▸ **WORK REQUEST**
Somewhere below are a line with "(283, 401) = (389, 181): purple" and a later line with "(578, 360) = (122, 161): red". Output exactly those lines and all lines between them.

▸ **DATA FOR THE TASK**
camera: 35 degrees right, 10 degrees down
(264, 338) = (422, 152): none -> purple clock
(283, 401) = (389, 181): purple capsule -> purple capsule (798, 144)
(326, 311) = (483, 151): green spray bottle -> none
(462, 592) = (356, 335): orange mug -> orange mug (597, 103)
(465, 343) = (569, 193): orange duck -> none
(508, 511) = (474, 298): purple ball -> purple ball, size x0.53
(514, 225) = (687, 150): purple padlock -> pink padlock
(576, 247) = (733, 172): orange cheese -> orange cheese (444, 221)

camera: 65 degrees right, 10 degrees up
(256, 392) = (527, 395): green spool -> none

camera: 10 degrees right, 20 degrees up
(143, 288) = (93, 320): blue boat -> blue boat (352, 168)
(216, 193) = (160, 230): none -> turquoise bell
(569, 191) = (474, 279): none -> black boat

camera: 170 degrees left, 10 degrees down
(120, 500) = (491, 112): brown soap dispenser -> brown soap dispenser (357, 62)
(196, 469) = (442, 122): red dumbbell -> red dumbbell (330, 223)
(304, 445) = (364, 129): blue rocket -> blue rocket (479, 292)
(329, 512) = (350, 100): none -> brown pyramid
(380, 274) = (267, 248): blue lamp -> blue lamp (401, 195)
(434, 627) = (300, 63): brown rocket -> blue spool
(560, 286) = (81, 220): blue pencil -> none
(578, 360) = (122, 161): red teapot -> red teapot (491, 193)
--
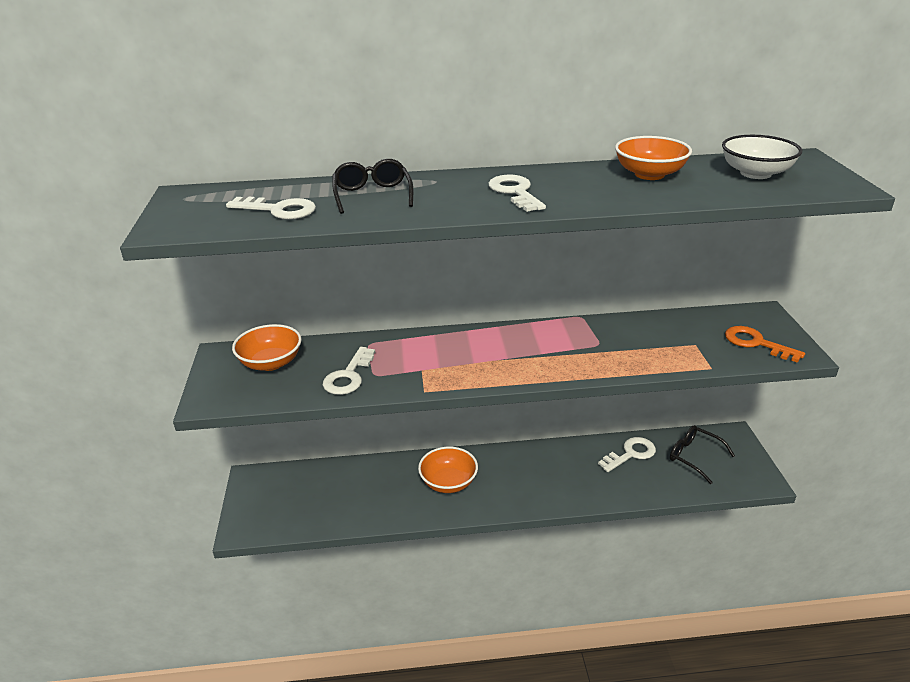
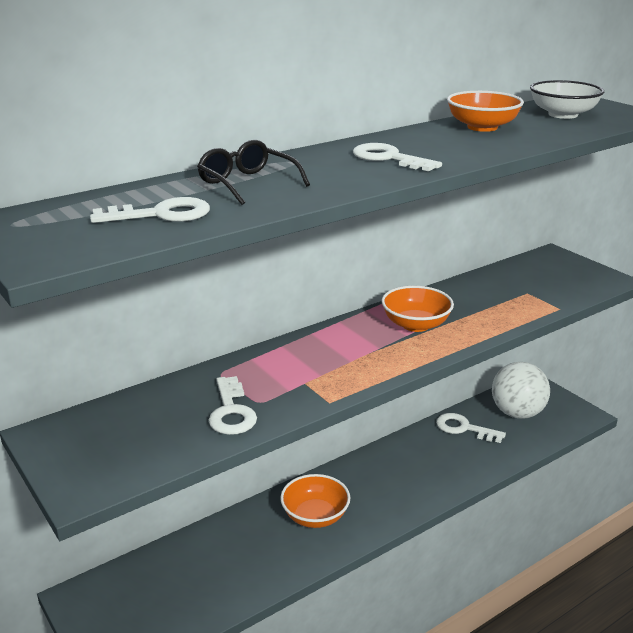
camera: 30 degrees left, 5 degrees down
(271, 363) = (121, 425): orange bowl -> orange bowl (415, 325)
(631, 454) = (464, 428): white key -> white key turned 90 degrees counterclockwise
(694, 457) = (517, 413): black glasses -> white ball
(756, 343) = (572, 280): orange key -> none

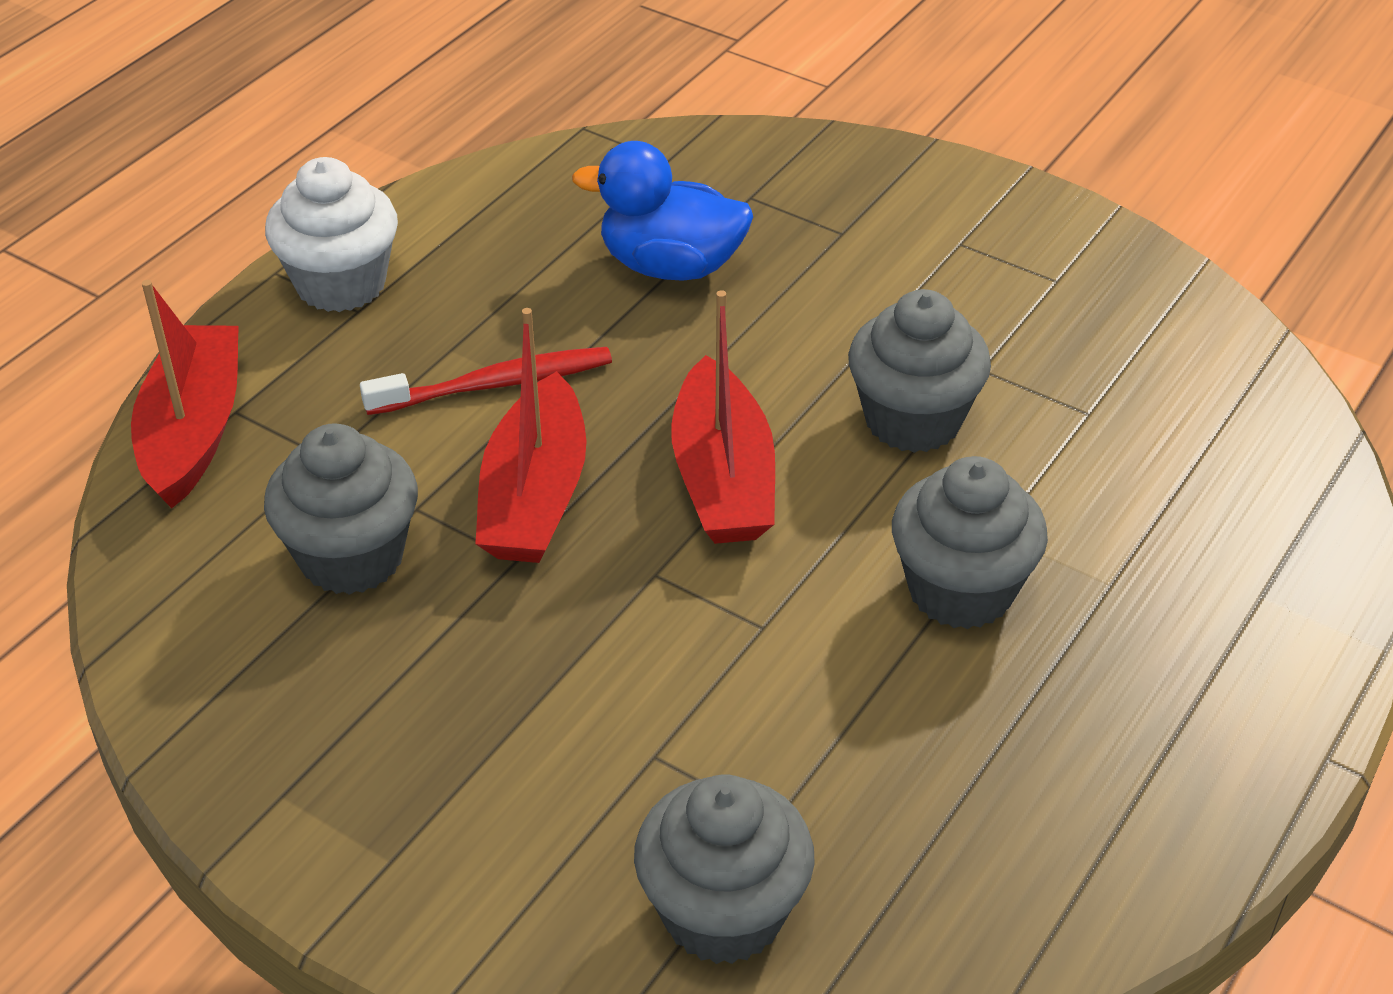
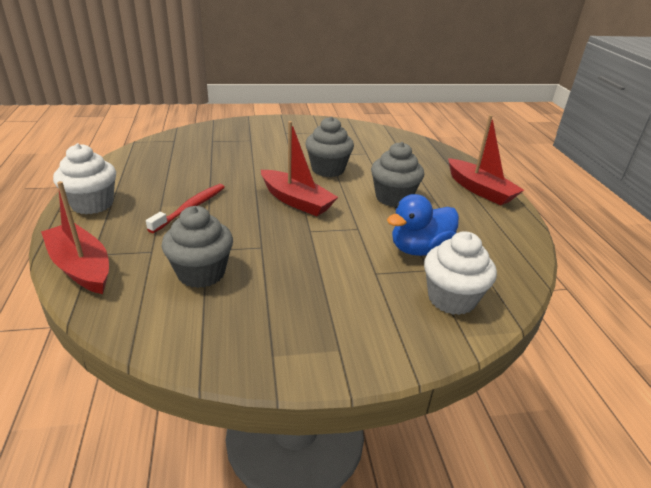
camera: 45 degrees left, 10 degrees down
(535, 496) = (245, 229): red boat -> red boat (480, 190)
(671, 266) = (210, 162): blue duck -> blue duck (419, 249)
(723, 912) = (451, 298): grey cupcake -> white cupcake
---
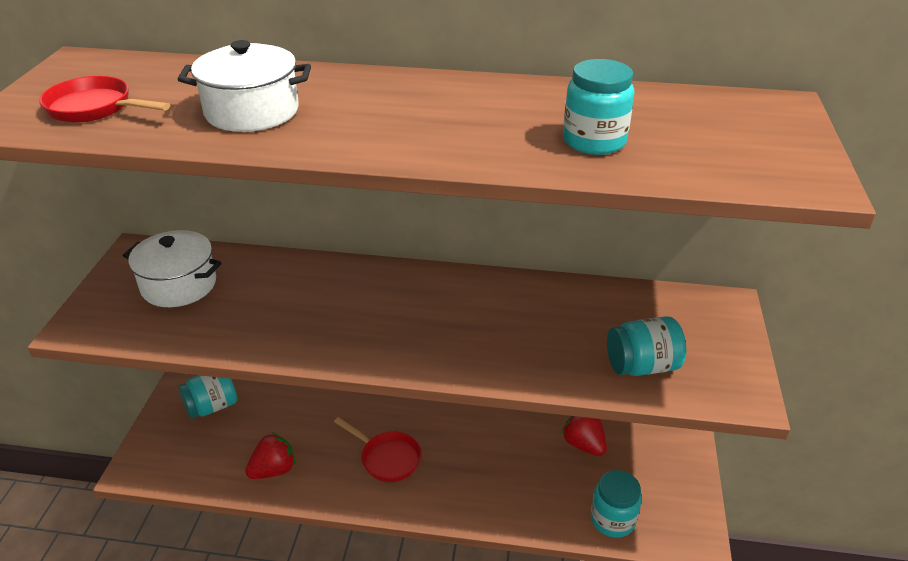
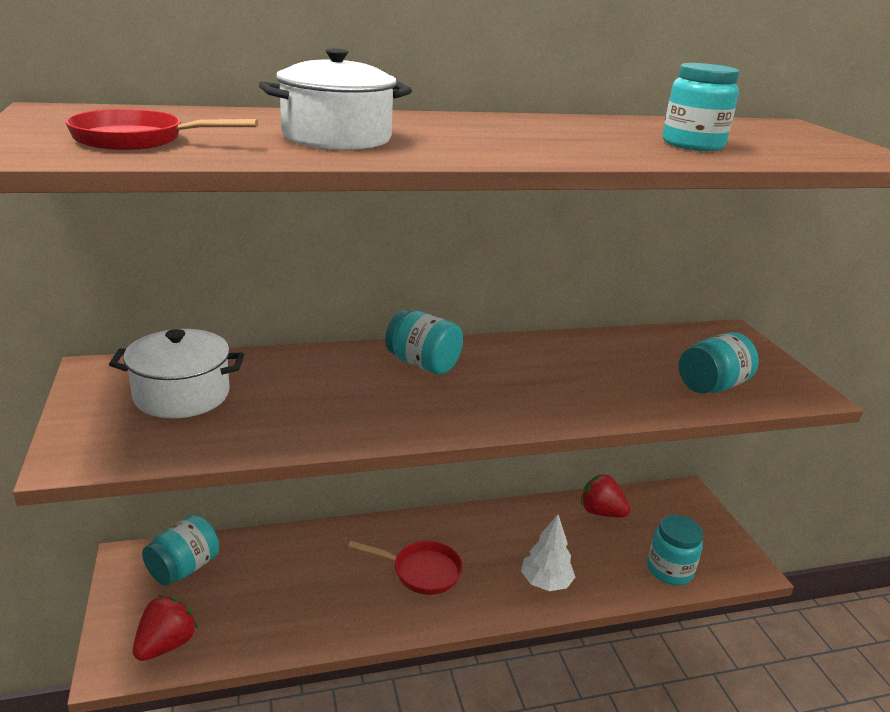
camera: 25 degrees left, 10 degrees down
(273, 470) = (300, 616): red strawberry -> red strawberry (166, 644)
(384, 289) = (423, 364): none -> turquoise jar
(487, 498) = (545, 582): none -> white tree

▸ **WRITTEN SOLUTION**
(283, 401) = (389, 181): purple capsule -> purple capsule (798, 144)
(326, 311) = (483, 151): green spray bottle -> none
(462, 592) = (356, 335): orange mug -> orange mug (597, 103)
(465, 343) = (569, 193): orange duck -> none
(508, 511) = (474, 298): purple ball -> purple ball, size x0.53
(514, 225) = (687, 150): purple padlock -> pink padlock
(576, 247) = (733, 172): orange cheese -> orange cheese (444, 221)

camera: 65 degrees right, 10 degrees up
(256, 392) = (527, 395): green spool -> none

camera: 10 degrees right, 20 degrees up
(143, 288) = (93, 320): blue boat -> blue boat (352, 168)
(216, 193) = (160, 230): none -> turquoise bell
(569, 191) = (474, 279): none -> black boat

camera: 170 degrees left, 10 degrees down
(120, 500) = (491, 112): brown soap dispenser -> brown soap dispenser (357, 62)
(196, 469) = (442, 122): red dumbbell -> red dumbbell (330, 223)
(304, 445) = (364, 129): blue rocket -> blue rocket (479, 292)
(329, 512) = (350, 100): none -> brown pyramid
(380, 274) = (267, 248): blue lamp -> blue lamp (401, 195)
(434, 627) = (300, 63): brown rocket -> blue spool
(560, 286) = (81, 220): blue pencil -> none
(578, 360) = (122, 161): red teapot -> red teapot (491, 193)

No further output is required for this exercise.